What to produce:
Copy the data exactly. Images are the one exception.
====== Data to use
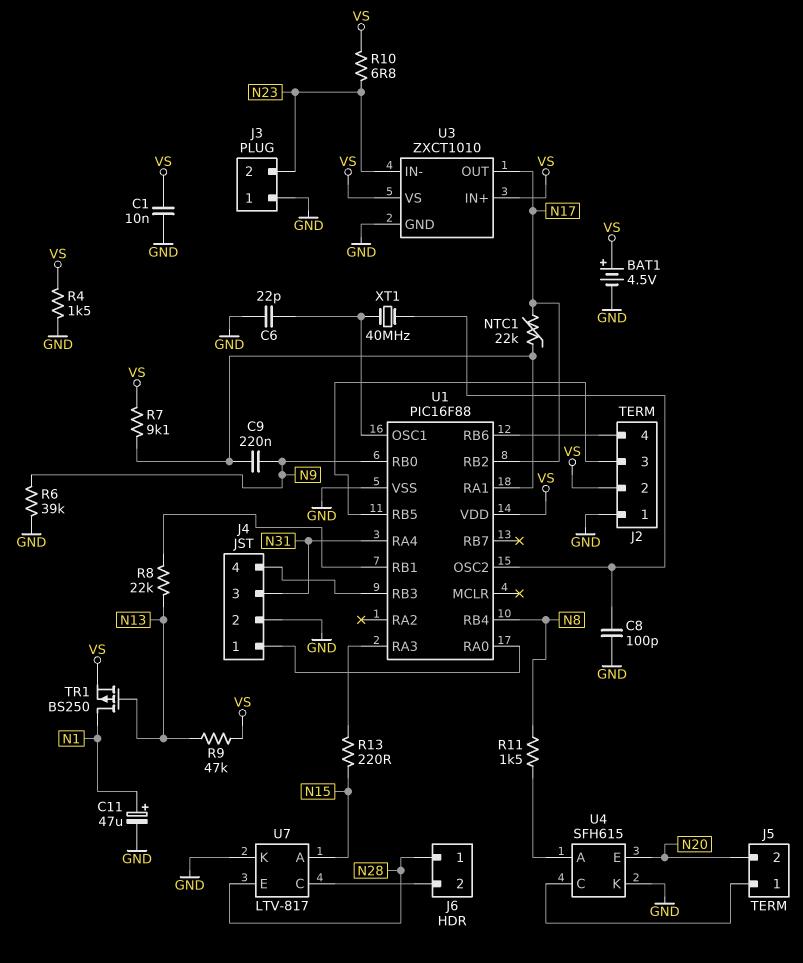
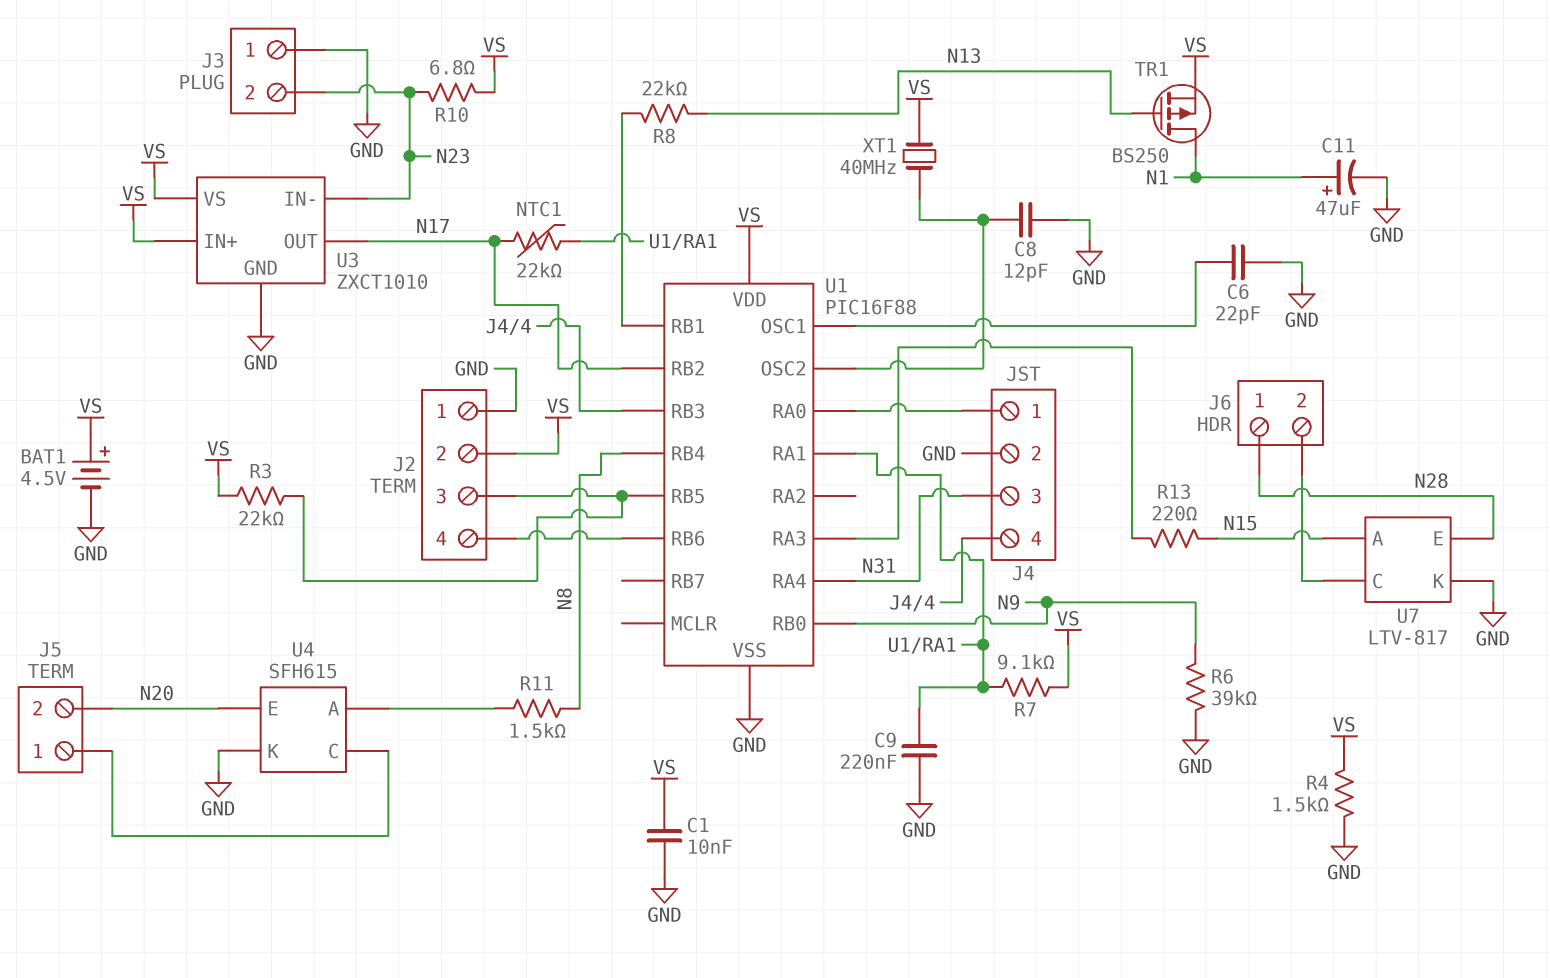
C8: 100pF (GND, U1/OSC2) -> 12pF (GND, U1/OSC2)
C9: 220nF (N9, U1/RA1) -> 220nF (GND, U1/RA1)
R3: none -> 22k (J2/3, VS)
R9: 47k (N13, VS) -> none
XT1: 40MHz (U1/OSC1, U1/OSC2) -> 40MHz (U1/OSC2, VS)

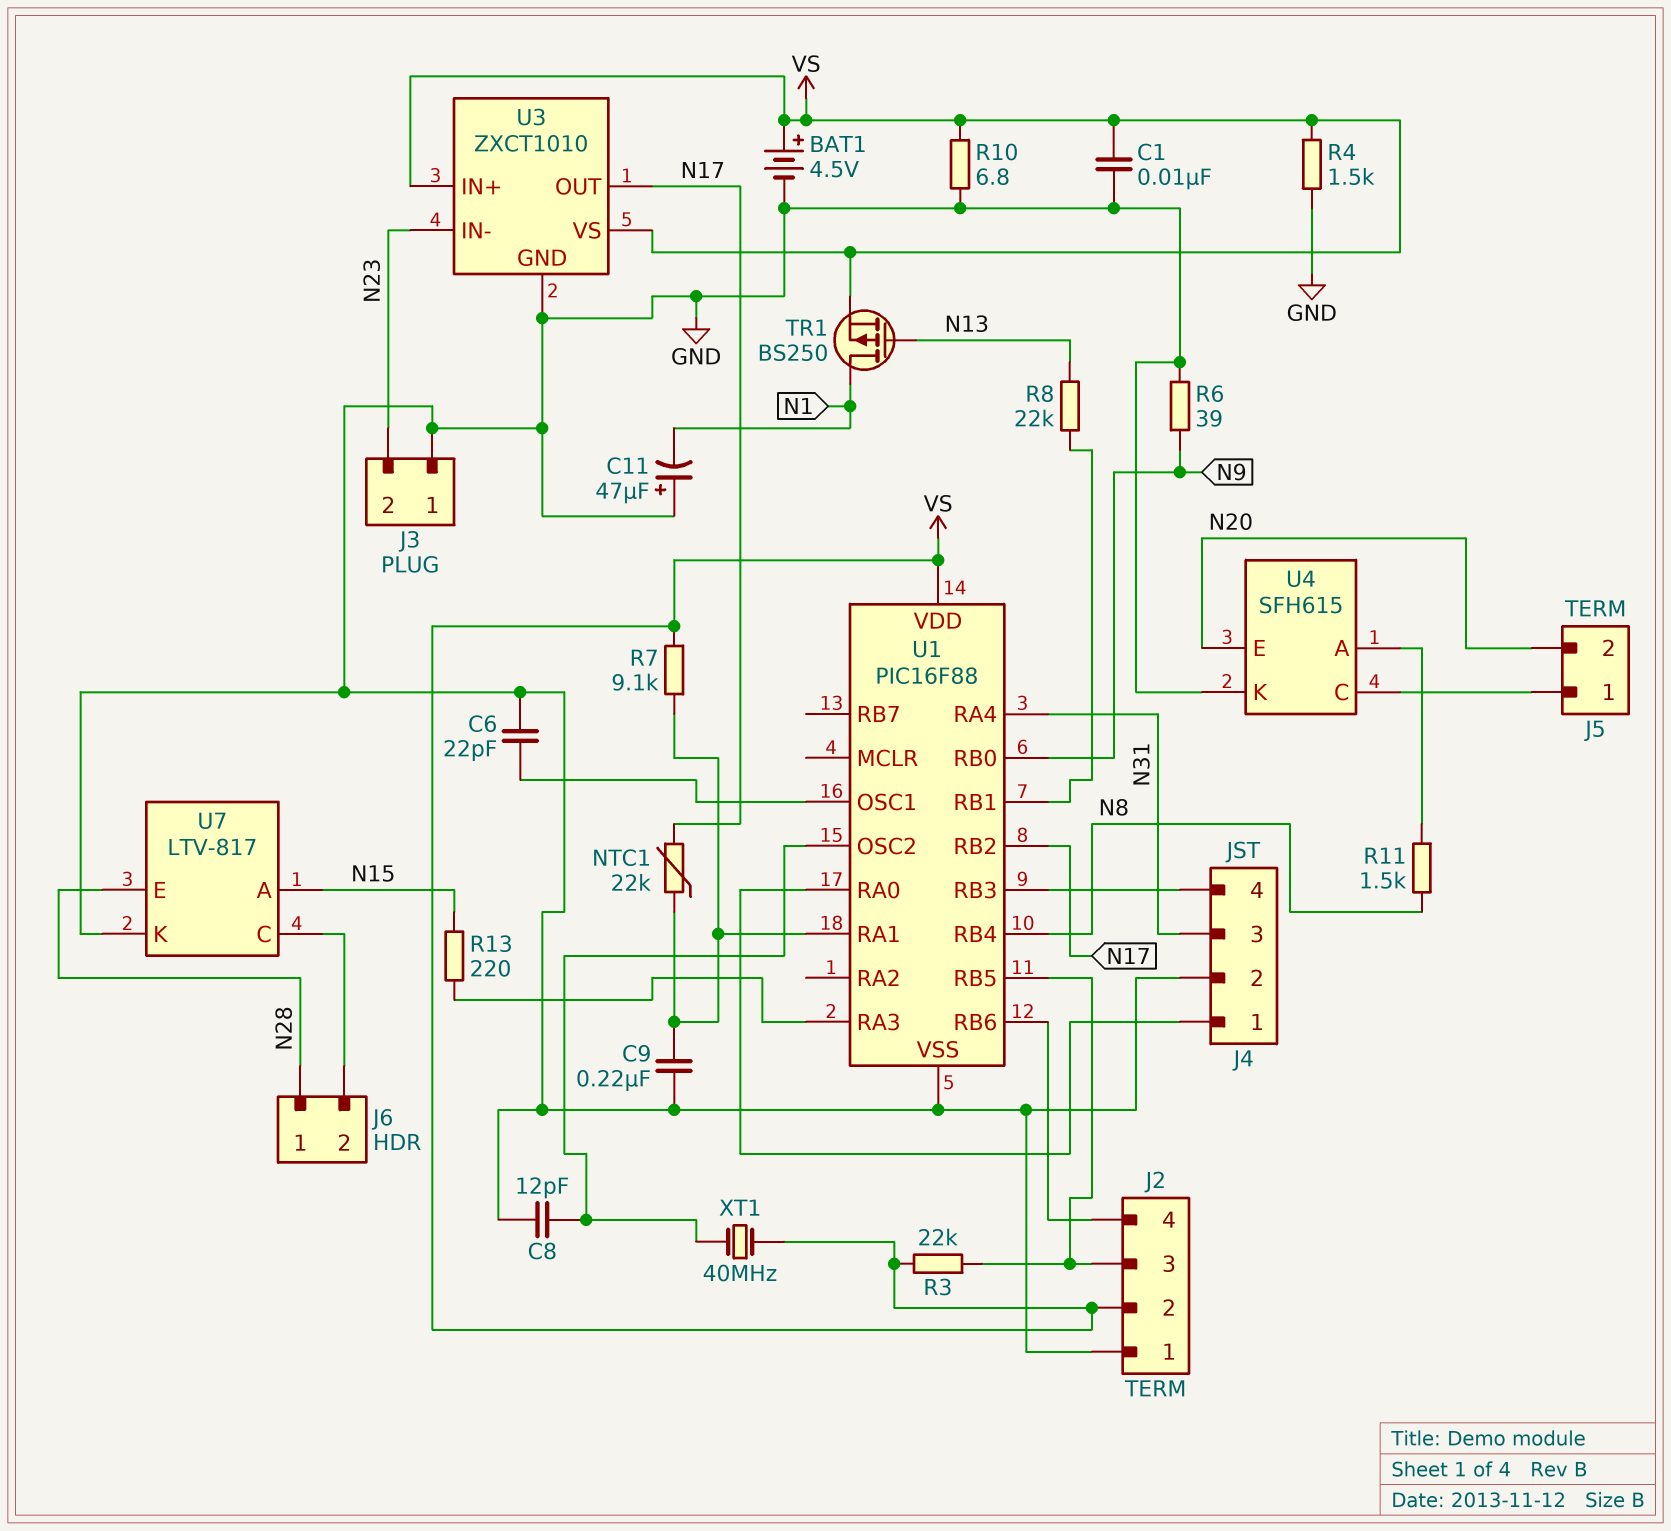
C11: 47uF (plus N1, minus GND) -> 47uF (plus GND, minus N1)
R6: 39k (GND, N9) -> 39 (GND, N9)
R10: 6.8 (N23, VS) -> 6.8 (GND, VS)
============
Result of the task:
C8: 100pF (GND, U1/OSC2) -> 12pF (GND, U1/OSC2)
C9: 220nF (N9, U1/RA1) -> 220nF (GND, U1/RA1)
R3: none -> 22k (J2/3, VS)
R9: 47k (N13, VS) -> none
XT1: 40MHz (U1/OSC1, U1/OSC2) -> 40MHz (U1/OSC2, VS)

C11: 47uF (plus N1, minus GND) -> 47uF (plus GND, minus N1)
R6: 39k (GND, N9) -> 39 (GND, N9)
R10: 6.8 (N23, VS) -> 6.8 (GND, VS)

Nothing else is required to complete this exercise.